[Your objective] Pull every line with "eraser" from the entries below.
[Start of Attachment]
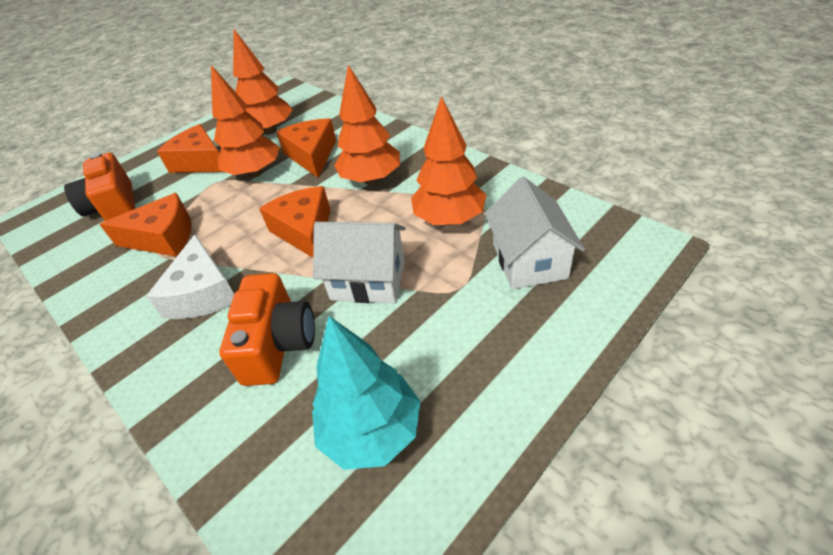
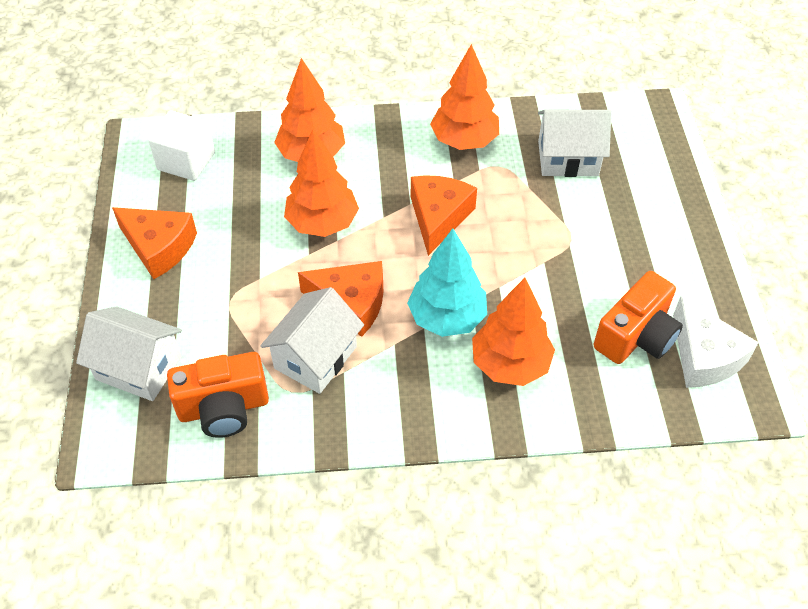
orange cheese: 4 -> 3
white cube: 0 -> 1
white house: 2 -> 3

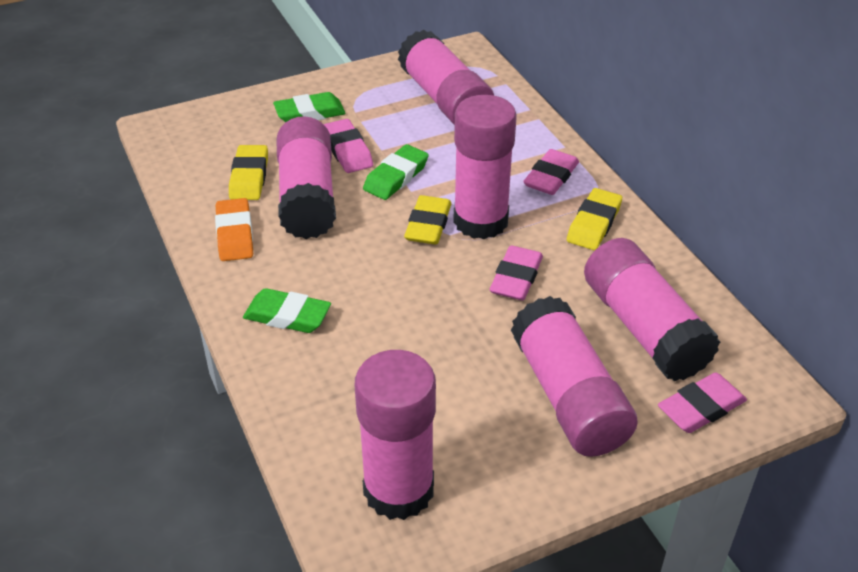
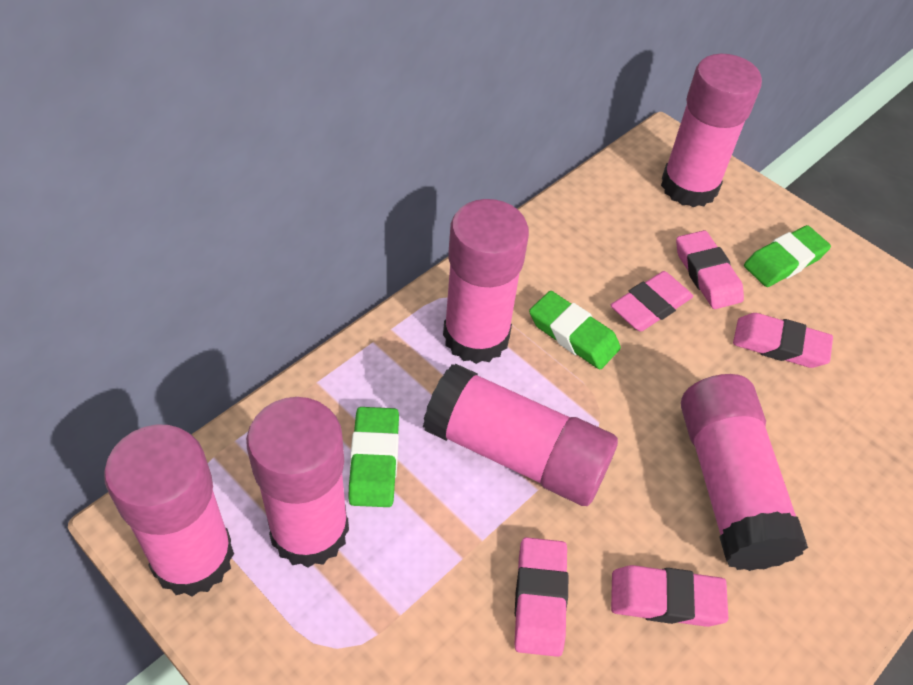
orange eraser: 1 -> 0
pink eraser: 4 -> 5
yellow eraser: 3 -> 0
[End of Attachment]
[Response area]
orange eraser: 1 -> 0
pink eraser: 4 -> 5
yellow eraser: 3 -> 0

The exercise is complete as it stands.